» RECORDED DATA

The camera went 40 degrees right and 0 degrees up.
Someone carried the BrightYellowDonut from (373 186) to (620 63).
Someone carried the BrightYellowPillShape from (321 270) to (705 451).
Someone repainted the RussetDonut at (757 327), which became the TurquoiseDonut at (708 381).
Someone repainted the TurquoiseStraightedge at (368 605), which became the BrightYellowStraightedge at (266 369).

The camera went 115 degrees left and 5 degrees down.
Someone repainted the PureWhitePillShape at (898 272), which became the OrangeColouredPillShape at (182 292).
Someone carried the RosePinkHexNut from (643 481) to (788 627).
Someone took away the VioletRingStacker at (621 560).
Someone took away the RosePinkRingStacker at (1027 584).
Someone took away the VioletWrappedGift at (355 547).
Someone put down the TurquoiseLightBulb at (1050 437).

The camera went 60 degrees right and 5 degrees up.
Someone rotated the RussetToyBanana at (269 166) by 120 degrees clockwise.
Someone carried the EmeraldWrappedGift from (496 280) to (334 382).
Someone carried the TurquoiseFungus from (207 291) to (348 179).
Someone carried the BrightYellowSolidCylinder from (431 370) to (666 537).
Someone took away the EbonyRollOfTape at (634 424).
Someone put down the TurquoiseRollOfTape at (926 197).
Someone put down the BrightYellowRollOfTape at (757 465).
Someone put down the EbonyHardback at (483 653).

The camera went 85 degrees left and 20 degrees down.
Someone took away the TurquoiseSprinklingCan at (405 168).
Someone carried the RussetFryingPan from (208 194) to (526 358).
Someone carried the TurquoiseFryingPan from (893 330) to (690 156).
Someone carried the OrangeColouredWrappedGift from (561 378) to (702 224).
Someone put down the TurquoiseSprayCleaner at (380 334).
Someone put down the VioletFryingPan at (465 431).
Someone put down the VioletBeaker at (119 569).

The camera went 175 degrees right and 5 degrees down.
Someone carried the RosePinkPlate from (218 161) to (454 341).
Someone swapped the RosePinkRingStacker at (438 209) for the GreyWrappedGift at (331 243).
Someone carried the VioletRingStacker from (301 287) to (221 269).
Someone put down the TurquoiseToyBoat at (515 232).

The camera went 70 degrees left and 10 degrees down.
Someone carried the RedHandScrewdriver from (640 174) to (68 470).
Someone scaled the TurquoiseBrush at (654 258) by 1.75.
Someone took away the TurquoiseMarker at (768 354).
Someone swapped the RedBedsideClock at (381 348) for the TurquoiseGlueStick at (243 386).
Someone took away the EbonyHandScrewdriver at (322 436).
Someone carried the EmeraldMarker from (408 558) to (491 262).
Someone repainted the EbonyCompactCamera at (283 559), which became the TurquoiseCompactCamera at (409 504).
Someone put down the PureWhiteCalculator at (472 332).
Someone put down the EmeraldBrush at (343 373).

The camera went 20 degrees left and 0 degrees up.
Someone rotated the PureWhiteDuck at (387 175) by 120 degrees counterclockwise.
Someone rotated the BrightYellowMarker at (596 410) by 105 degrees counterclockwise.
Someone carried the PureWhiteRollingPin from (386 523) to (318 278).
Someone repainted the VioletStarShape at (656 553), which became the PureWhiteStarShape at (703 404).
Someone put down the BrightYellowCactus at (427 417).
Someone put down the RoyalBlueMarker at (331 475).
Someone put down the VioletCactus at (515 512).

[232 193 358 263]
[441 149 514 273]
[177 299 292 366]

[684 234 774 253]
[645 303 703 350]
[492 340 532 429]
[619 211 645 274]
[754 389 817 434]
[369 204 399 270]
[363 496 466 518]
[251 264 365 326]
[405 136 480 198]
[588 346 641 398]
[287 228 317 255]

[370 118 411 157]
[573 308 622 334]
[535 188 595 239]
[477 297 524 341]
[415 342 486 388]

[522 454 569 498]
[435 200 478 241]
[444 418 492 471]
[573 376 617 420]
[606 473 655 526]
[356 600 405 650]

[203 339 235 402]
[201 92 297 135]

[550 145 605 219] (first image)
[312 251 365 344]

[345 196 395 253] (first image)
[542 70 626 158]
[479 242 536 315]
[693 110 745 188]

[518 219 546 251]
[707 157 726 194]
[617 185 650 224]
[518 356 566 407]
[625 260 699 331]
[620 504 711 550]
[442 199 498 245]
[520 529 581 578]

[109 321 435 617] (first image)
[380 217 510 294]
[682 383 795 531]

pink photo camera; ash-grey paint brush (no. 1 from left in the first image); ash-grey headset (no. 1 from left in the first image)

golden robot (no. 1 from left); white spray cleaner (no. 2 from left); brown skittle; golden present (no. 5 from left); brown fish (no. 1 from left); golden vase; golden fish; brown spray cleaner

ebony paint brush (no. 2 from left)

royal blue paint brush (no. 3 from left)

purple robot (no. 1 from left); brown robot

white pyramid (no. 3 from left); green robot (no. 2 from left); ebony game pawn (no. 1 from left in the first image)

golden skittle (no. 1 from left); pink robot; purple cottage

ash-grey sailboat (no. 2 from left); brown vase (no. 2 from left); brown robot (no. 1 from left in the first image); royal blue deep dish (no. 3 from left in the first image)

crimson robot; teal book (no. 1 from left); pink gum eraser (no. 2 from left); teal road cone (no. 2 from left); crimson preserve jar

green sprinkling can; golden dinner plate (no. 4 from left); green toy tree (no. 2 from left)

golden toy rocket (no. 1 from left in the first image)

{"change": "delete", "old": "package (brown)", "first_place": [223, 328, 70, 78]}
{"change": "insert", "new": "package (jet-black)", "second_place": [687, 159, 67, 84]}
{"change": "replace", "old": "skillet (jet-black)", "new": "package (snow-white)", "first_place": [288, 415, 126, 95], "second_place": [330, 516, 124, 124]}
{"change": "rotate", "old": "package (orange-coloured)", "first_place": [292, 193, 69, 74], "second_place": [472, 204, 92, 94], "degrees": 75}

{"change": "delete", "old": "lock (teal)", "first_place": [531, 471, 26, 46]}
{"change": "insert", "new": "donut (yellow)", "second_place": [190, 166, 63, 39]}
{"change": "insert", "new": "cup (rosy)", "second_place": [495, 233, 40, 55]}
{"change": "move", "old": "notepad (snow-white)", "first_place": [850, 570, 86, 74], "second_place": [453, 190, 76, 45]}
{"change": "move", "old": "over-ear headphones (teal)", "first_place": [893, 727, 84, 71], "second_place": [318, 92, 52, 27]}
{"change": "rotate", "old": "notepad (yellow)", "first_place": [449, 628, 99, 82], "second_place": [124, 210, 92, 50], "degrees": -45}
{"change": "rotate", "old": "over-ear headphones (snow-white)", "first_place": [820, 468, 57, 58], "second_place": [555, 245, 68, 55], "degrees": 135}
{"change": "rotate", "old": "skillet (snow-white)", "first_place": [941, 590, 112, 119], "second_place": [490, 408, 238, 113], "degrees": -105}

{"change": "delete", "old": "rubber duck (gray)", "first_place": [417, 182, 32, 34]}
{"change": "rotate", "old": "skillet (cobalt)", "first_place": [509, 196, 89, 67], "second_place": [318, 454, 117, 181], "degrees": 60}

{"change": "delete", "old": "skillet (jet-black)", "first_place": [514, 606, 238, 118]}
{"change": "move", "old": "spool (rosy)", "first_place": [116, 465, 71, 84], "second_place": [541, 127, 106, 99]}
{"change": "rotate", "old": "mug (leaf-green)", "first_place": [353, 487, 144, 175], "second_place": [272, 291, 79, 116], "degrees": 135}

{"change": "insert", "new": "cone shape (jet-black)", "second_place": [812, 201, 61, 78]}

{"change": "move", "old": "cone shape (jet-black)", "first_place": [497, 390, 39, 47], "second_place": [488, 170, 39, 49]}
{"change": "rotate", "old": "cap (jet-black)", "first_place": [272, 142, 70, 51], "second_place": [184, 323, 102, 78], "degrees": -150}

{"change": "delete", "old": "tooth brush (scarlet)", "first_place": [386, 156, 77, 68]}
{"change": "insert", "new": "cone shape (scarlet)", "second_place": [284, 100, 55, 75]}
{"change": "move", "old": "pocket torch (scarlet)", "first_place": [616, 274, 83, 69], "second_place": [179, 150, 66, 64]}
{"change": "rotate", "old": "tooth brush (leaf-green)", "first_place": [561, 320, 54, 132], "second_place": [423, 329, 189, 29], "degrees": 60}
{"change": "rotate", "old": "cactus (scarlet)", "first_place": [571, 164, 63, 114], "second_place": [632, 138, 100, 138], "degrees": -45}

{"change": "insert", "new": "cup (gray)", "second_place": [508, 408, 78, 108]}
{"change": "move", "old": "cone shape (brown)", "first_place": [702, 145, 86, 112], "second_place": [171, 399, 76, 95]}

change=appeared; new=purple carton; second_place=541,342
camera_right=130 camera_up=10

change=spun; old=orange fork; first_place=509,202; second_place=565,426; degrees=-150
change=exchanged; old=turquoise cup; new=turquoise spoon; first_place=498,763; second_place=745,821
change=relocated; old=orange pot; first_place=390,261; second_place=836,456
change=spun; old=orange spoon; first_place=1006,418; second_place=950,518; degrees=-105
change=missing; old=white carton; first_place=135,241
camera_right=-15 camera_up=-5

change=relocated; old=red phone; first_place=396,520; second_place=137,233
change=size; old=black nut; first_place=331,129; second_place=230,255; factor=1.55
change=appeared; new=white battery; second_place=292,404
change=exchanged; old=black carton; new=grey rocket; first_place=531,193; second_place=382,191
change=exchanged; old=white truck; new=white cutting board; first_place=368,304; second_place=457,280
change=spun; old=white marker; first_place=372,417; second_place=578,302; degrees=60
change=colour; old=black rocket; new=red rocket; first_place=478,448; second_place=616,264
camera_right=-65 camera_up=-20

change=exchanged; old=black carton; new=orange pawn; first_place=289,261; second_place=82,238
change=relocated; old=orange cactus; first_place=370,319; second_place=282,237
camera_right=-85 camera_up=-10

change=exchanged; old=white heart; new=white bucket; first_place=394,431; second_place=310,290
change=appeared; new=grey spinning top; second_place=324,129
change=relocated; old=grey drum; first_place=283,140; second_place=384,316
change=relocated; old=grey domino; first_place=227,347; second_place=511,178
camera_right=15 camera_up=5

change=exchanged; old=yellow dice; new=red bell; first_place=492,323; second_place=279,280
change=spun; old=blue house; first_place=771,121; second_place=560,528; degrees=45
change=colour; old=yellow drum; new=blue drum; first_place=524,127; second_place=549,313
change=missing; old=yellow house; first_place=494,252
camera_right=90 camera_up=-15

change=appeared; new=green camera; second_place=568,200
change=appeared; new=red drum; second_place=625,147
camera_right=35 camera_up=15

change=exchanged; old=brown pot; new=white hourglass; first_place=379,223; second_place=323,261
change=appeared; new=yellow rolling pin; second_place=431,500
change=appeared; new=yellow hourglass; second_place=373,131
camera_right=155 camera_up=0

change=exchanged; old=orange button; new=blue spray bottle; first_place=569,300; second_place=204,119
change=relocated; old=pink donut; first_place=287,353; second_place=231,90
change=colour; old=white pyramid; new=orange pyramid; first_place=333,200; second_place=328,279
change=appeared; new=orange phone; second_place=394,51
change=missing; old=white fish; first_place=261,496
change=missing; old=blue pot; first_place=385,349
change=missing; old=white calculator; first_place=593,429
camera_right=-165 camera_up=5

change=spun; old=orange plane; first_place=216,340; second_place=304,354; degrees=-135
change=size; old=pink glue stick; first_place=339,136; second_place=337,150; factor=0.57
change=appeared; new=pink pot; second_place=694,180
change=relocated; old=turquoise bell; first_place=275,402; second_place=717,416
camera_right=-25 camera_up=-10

» TASK REQUIREMENTS
Reproduce the entries above exactly, but only the lines between the line holding "[369 204 399 270]" and the line holding "[444 418 492 471]", inclusive.

» COMPLETED TASK
[369 204 399 270]
[363 496 466 518]
[251 264 365 326]
[405 136 480 198]
[588 346 641 398]
[287 228 317 255]

[370 118 411 157]
[573 308 622 334]
[535 188 595 239]
[477 297 524 341]
[415 342 486 388]

[522 454 569 498]
[435 200 478 241]
[444 418 492 471]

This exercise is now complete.